#### [Required work]
Among the entries below, one stretch runs from the line that contains "camera: 100 degrees right, 10 degrees down" through the line that contains "(831, 331) = (154, 519): black". Repeat that stretch exactly, ends included, and only that.
---- Exercise materials
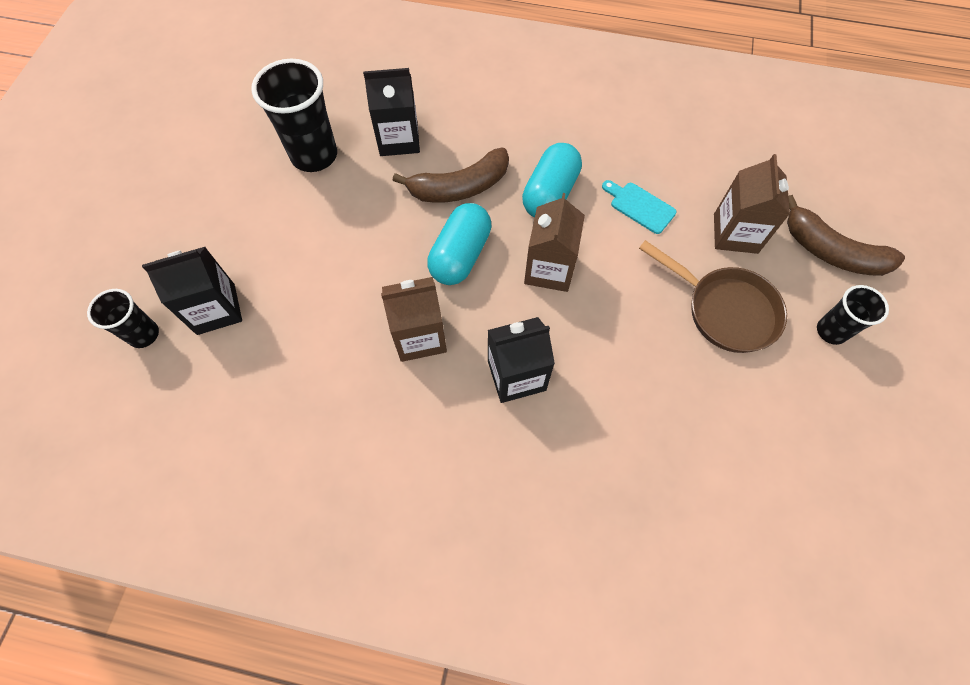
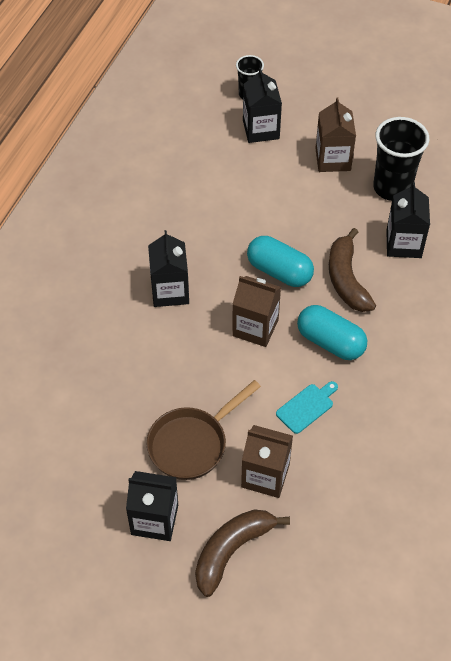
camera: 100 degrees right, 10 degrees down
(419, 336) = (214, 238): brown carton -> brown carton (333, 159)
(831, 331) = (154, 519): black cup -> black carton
--------
---- Exercise materials
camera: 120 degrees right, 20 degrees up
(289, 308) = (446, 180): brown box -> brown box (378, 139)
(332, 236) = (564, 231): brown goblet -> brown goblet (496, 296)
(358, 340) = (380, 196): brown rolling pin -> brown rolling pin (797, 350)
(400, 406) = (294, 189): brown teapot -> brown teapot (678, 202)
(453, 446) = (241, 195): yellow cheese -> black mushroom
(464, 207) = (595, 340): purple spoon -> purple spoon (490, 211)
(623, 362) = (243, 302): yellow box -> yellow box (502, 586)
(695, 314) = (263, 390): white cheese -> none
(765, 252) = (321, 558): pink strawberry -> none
--------
---- Exercise materials
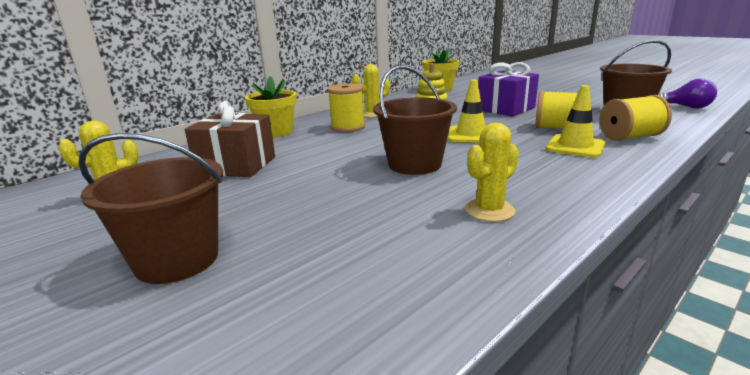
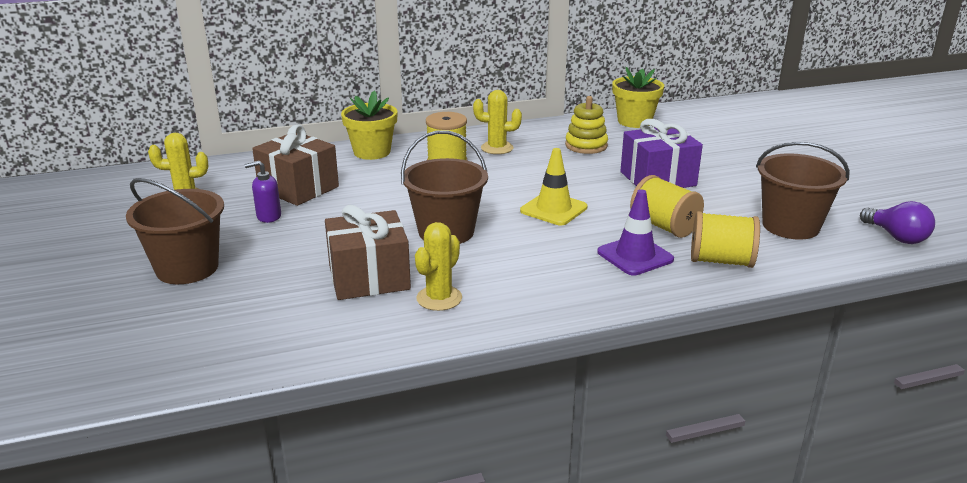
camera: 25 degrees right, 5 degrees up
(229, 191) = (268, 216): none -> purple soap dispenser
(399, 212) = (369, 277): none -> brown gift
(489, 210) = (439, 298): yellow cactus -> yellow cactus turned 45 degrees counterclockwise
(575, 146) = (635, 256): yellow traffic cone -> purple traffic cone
--------
#### [Task response]
camera: 100 degrees right, 10 degrees down
(419, 336) = (214, 238): brown carton -> brown carton (333, 159)
(831, 331) = (154, 519): black cup -> black carton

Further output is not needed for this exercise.